*Exercise aim*.
Collect each line in the data below that contains the string "Stockholm", copying it in full. Case counts.

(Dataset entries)
_____

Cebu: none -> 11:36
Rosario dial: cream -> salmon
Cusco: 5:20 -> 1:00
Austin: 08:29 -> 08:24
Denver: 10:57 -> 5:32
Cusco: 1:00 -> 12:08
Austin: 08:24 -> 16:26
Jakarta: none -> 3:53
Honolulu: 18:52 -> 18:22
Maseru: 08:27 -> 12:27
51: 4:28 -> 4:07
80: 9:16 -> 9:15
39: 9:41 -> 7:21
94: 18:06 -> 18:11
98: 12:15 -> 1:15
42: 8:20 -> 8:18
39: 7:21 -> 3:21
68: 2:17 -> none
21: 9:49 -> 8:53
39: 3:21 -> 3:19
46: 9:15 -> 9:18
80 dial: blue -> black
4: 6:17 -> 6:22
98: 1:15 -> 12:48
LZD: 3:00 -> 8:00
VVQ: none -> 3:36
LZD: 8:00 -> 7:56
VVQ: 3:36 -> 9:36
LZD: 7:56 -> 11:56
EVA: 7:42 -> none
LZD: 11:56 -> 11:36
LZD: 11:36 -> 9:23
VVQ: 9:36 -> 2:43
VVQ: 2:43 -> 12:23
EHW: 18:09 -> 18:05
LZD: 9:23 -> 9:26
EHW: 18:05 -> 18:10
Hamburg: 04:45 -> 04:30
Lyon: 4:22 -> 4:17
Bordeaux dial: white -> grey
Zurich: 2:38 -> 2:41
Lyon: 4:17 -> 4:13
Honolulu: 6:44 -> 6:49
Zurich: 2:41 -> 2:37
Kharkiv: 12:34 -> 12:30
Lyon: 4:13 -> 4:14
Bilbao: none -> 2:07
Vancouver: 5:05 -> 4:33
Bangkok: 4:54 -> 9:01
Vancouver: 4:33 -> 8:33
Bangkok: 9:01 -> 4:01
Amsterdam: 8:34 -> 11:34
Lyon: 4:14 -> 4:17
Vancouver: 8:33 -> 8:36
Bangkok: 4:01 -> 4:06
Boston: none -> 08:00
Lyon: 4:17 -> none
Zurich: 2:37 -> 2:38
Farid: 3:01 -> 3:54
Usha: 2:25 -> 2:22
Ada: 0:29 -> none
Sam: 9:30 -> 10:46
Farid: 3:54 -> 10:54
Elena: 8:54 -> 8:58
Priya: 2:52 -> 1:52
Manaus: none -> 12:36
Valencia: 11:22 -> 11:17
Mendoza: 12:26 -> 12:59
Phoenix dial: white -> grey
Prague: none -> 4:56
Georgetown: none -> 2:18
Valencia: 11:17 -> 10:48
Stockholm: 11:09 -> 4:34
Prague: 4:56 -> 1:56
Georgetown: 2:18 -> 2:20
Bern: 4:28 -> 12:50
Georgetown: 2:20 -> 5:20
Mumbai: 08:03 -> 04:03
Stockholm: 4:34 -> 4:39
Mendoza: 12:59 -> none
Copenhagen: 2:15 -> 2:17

_____

*Task response*.
Stockholm: 11:09 -> 4:34
Stockholm: 4:34 -> 4:39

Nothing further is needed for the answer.